Prompt: Copy out all of the following entries word for word, with nothing changed.

Raw data:
-----

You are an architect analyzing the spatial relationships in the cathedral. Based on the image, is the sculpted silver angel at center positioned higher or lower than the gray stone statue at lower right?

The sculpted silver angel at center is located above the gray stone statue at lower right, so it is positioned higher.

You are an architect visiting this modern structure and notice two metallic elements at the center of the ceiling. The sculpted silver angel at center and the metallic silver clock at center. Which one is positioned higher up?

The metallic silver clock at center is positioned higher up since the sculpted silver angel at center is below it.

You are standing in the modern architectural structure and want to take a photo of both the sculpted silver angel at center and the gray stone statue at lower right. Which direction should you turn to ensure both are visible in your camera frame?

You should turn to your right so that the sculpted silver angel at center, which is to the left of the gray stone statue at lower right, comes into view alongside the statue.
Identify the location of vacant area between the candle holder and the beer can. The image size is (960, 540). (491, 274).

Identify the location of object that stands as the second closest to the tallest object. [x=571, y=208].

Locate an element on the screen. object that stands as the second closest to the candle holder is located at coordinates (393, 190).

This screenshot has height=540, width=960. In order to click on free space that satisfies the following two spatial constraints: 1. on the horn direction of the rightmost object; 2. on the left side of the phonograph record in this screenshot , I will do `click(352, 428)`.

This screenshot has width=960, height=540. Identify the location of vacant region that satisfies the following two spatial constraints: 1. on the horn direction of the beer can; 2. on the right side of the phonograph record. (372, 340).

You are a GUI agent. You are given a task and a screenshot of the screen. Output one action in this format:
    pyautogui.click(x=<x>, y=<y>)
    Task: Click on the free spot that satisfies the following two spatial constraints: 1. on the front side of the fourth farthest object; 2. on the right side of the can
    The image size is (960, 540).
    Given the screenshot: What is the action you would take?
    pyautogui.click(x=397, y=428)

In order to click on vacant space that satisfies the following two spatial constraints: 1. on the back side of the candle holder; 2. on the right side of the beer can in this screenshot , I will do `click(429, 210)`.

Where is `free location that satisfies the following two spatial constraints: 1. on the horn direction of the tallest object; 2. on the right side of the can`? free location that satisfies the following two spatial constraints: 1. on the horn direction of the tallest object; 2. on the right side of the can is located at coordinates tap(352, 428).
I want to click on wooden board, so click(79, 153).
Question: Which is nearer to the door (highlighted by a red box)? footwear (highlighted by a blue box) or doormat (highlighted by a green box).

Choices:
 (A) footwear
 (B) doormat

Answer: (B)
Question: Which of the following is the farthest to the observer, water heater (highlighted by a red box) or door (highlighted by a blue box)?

-----

Answer to the task:
You are an architect analyzing the spatial relationships in the cathedral. Based on the image, is the sculpted silver angel at center positioned higher or lower than the gray stone statue at lower right?

The sculpted silver angel at center is located above the gray stone statue at lower right, so it is positioned higher.

You are an architect visiting this modern structure and notice two metallic elements at the center of the ceiling. The sculpted silver angel at center and the metallic silver clock at center. Which one is positioned higher up?

The metallic silver clock at center is positioned higher up since the sculpted silver angel at center is below it.

You are standing in the modern architectural structure and want to take a photo of both the sculpted silver angel at center and the gray stone statue at lower right. Which direction should you turn to ensure both are visible in your camera frame?

You should turn to your right so that the sculpted silver angel at center, which is to the left of the gray stone statue at lower right, comes into view alongside the statue.
Identify the location of vacant area between the candle holder and the beer can. The image size is (960, 540). (491, 274).

Identify the location of object that stands as the second closest to the tallest object. [x=571, y=208].

Locate an element on the screen. object that stands as the second closest to the candle holder is located at coordinates (393, 190).

This screenshot has height=540, width=960. In order to click on free space that satisfies the following two spatial constraints: 1. on the horn direction of the rightmost object; 2. on the left side of the phonograph record in this screenshot , I will do `click(352, 428)`.

This screenshot has width=960, height=540. Identify the location of vacant region that satisfies the following two spatial constraints: 1. on the horn direction of the beer can; 2. on the right side of the phonograph record. (372, 340).

You are a GUI agent. You are given a task and a screenshot of the screen. Output one action in this format:
    pyautogui.click(x=<x>, y=<y>)
    Task: Click on the free spot that satisfies the following two spatial constraints: 1. on the front side of the fourth farthest object; 2. on the right side of the can
    The image size is (960, 540).
    Given the screenshot: What is the action you would take?
    pyautogui.click(x=397, y=428)

In order to click on vacant space that satisfies the following two spatial constraints: 1. on the back side of the candle holder; 2. on the right side of the beer can in this screenshot , I will do `click(429, 210)`.

Where is `free location that satisfies the following two spatial constraints: 1. on the horn direction of the tallest object; 2. on the right side of the can`? free location that satisfies the following two spatial constraints: 1. on the horn direction of the tallest object; 2. on the right side of the can is located at coordinates tap(352, 428).
I want to click on wooden board, so click(79, 153).
Question: Which is nearer to the door (highlighted by a red box)? footwear (highlighted by a blue box) or doormat (highlighted by a green box).

Choices:
 (A) footwear
 (B) doormat

Answer: (B)
Question: Which of the following is the farthest to the observer, water heater (highlighted by a red box) or door (highlighted by a blue box)?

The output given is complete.